[Extracted data entries]
※ ※ ※

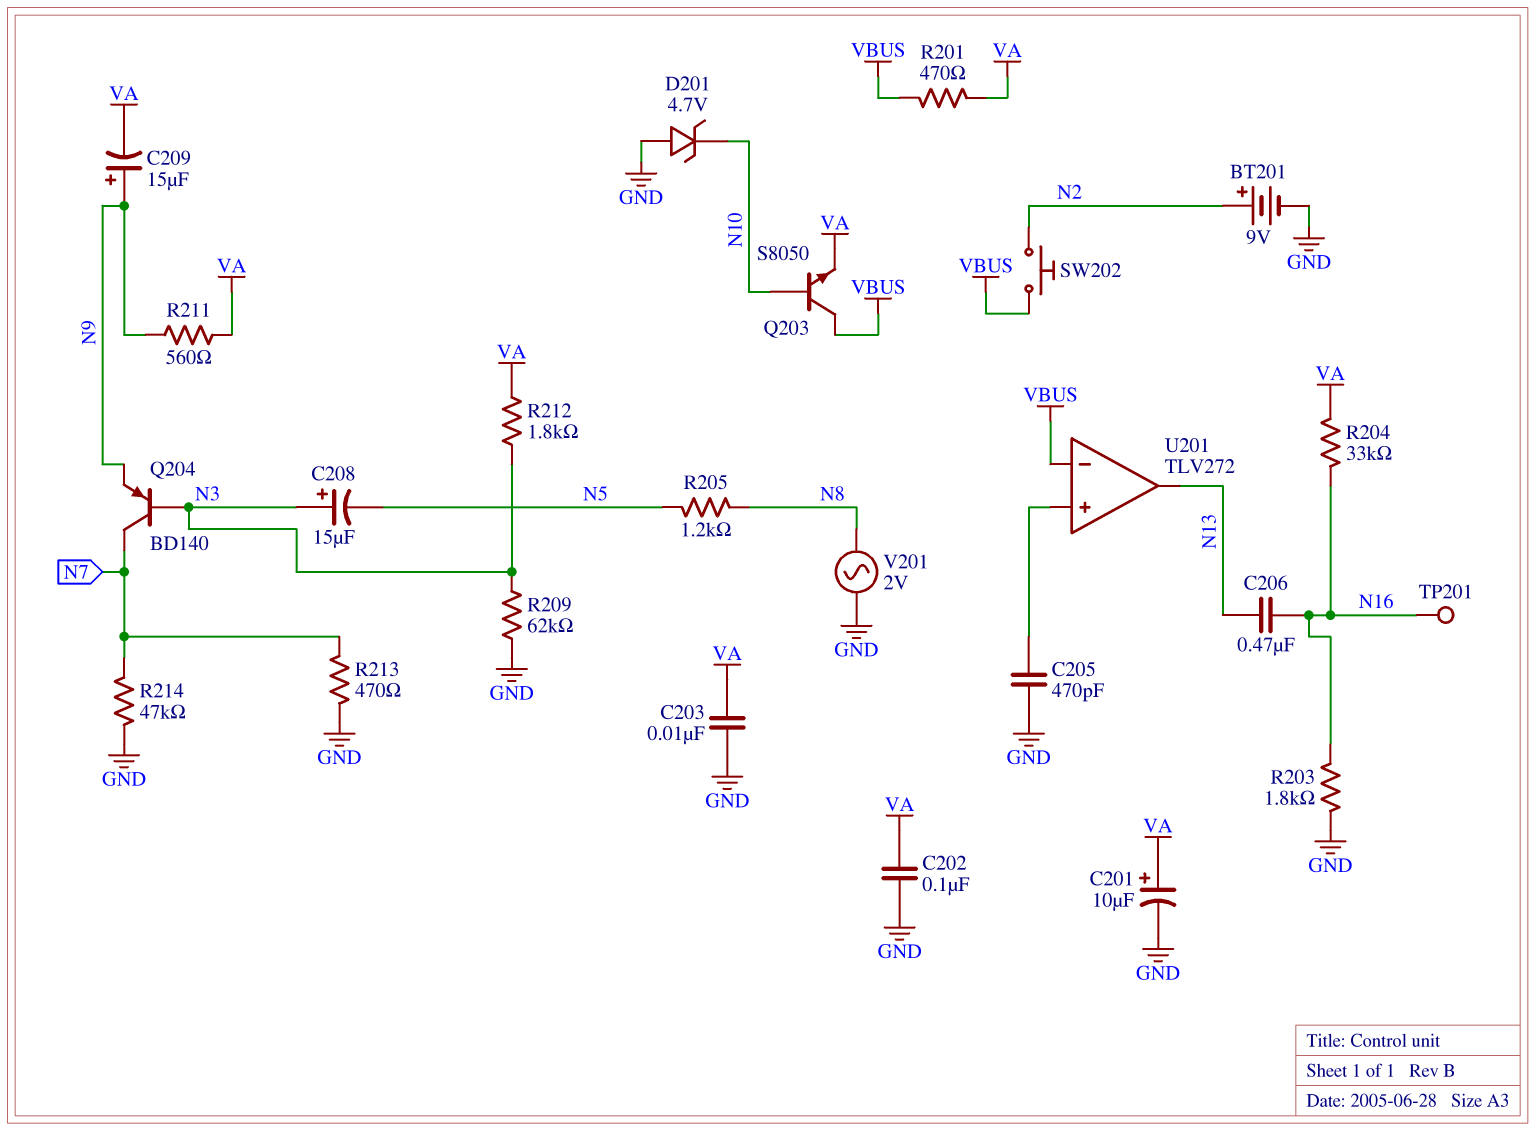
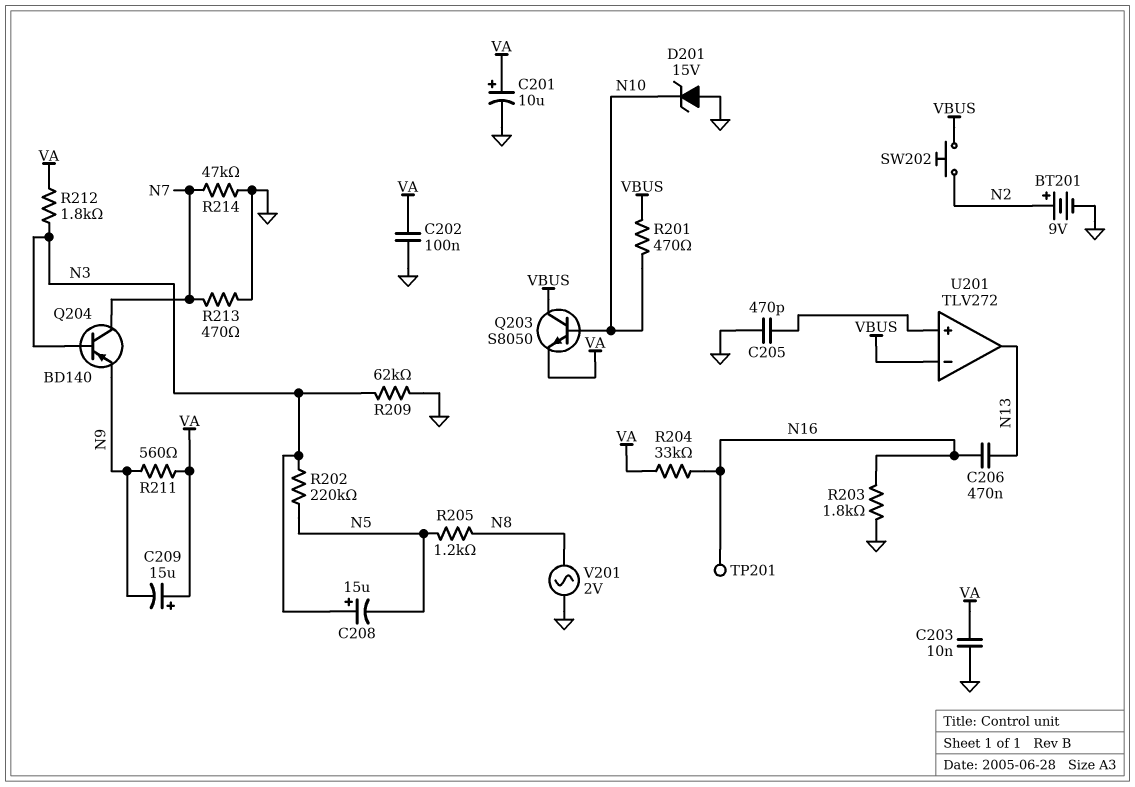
C209: 15uF (plus N9, minus VA) -> 15uF (plus VA, minus N9)
D201: zener 4.7V (A GND, K N10) -> zener 15V (A GND, K N10)
R201: 470 (VA, VBUS) -> 470 (N10, VBUS)
R202: none -> 220k (N3, N5)

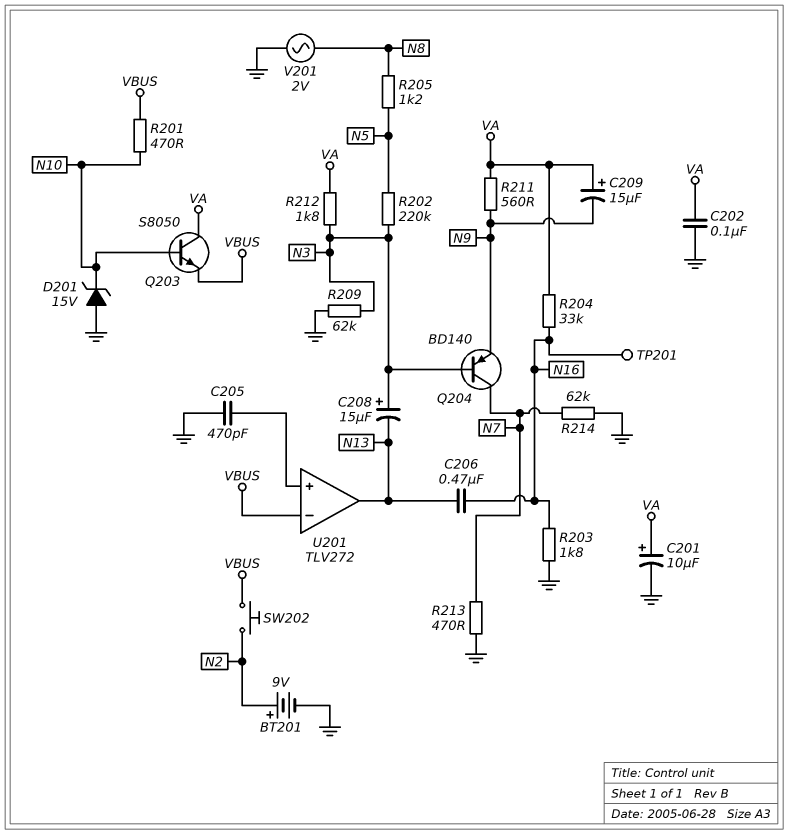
C203: 10nF (GND, VA) -> none
C208: 15uF (plus N3, minus N5) -> 15uF (plus N3, minus N13)
Q203: NPN S8050 (B N10, C VBUS, E VA) -> NPN S8050 (B N10, C VA, E VBUS)
R214: 47k (GND, N7) -> 62k (GND, N7)

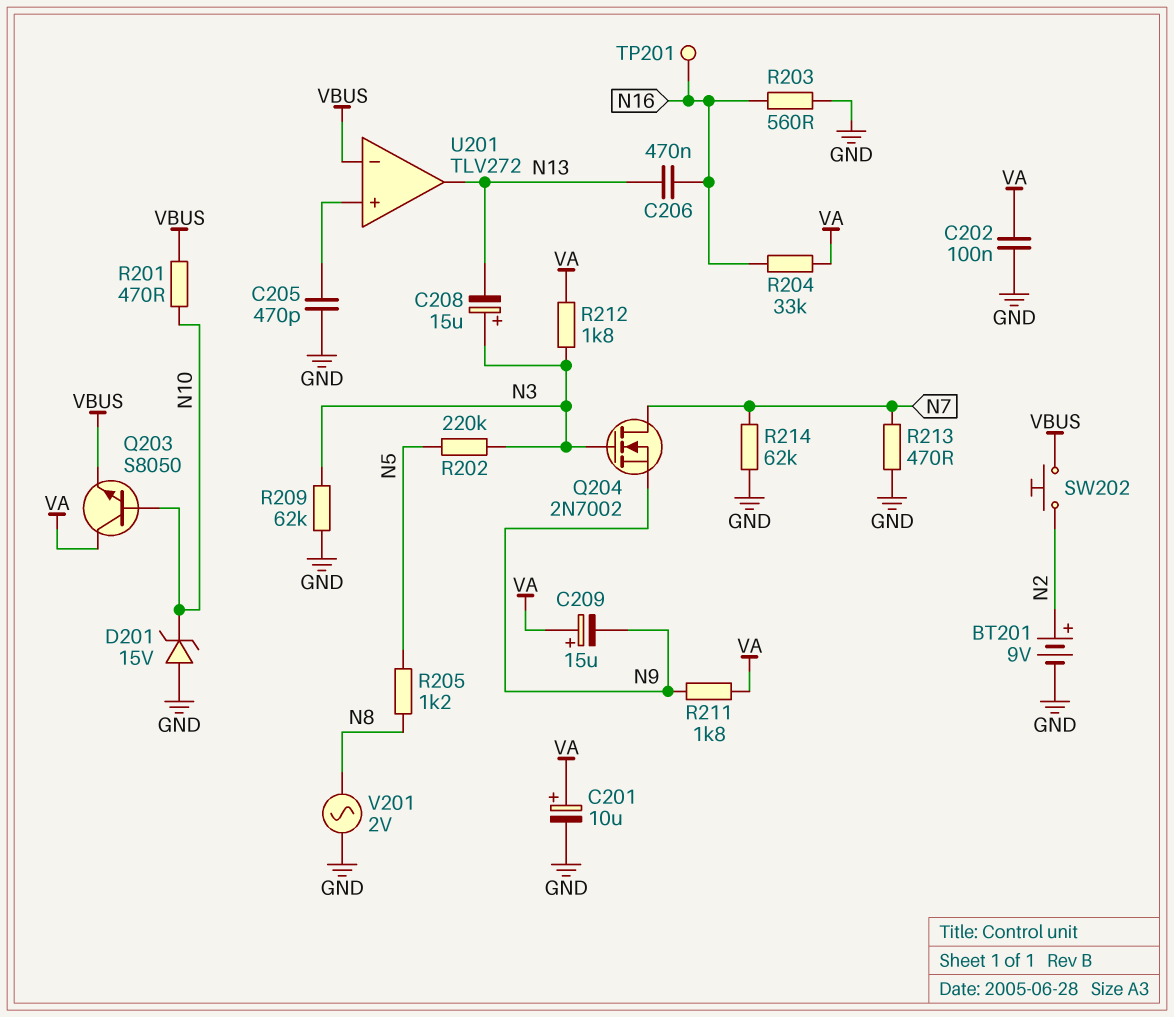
Q204: PNP BD140 (B N3, C N7, E N9) -> NMOS 2N7002 (G N3, D N7, S N9)
R203: 1.8k (GND, N16) -> 560 (GND, N16)
R211: 560 (N9, VA) -> 1.8k (N9, VA)

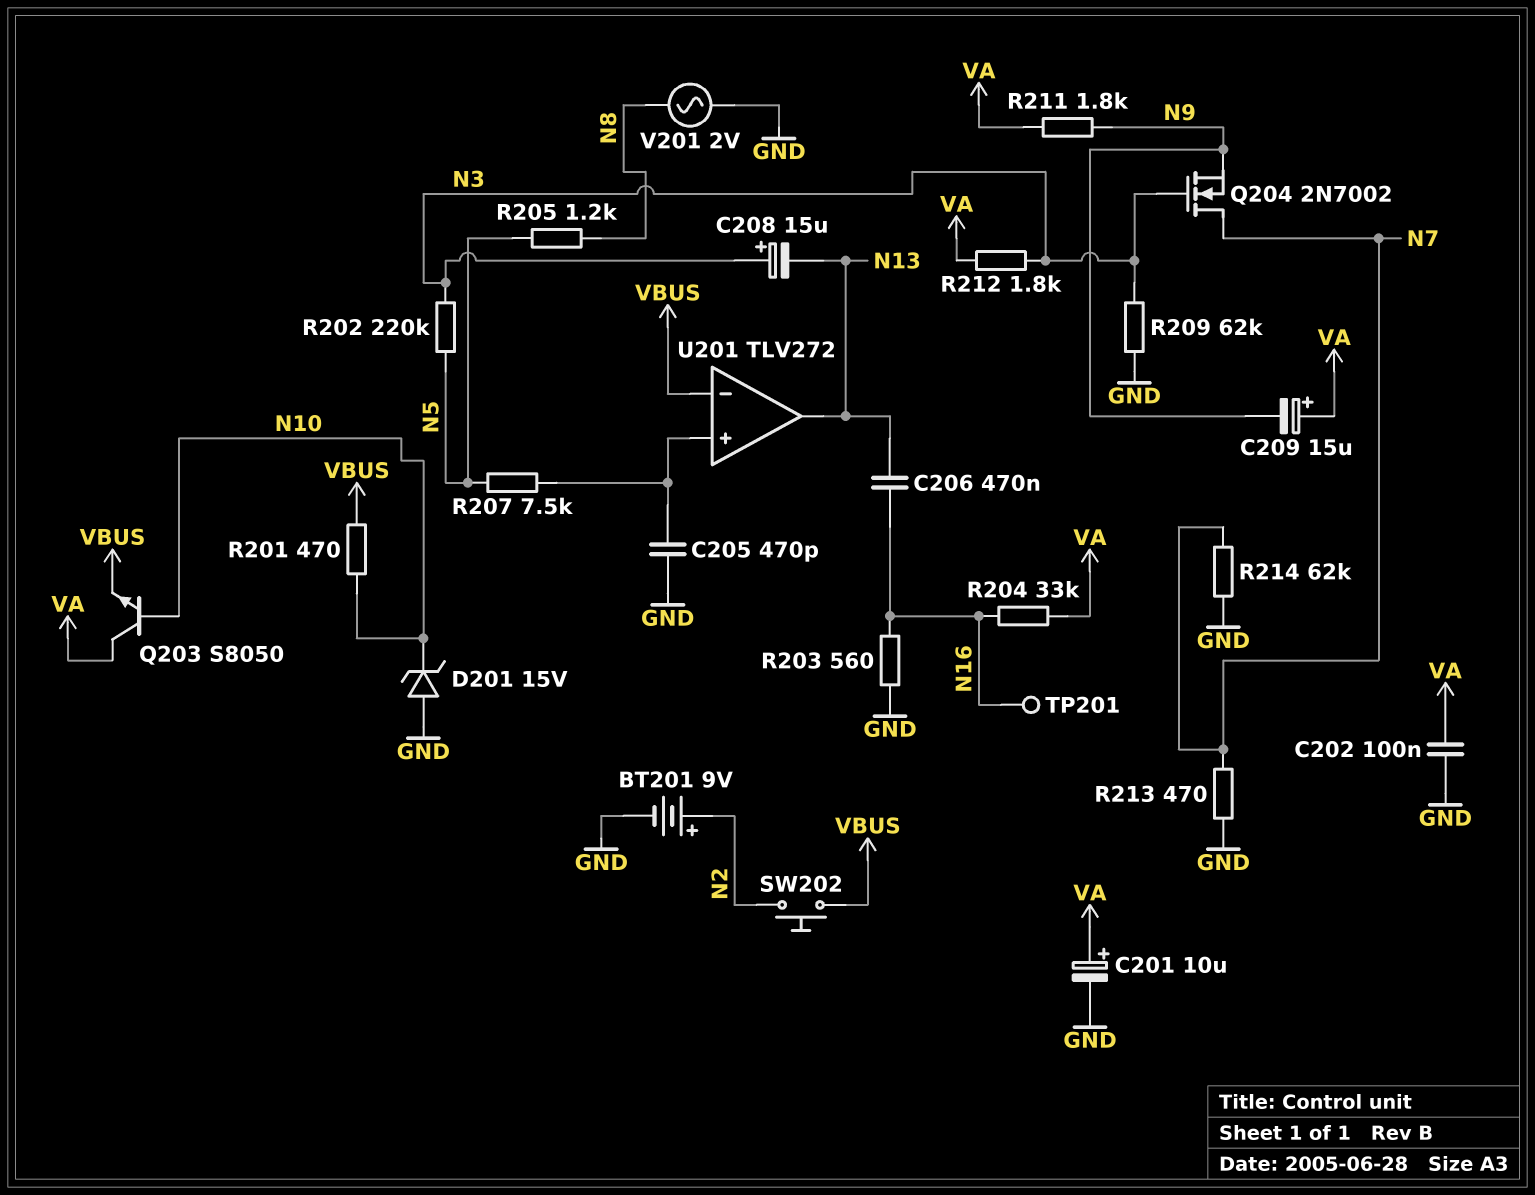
R207: none -> 7.5k (N5, U201/in+)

※ ※ ※

- WORK TASK:
Output the records above character for character, but leave each image out.

- RESPONSE TO THE EXERCISE:
C209: 15uF (plus N9, minus VA) -> 15uF (plus VA, minus N9)
D201: zener 4.7V (A GND, K N10) -> zener 15V (A GND, K N10)
R201: 470 (VA, VBUS) -> 470 (N10, VBUS)
R202: none -> 220k (N3, N5)

C203: 10nF (GND, VA) -> none
C208: 15uF (plus N3, minus N5) -> 15uF (plus N3, minus N13)
Q203: NPN S8050 (B N10, C VBUS, E VA) -> NPN S8050 (B N10, C VA, E VBUS)
R214: 47k (GND, N7) -> 62k (GND, N7)

Q204: PNP BD140 (B N3, C N7, E N9) -> NMOS 2N7002 (G N3, D N7, S N9)
R203: 1.8k (GND, N16) -> 560 (GND, N16)
R211: 560 (N9, VA) -> 1.8k (N9, VA)

R207: none -> 7.5k (N5, U201/in+)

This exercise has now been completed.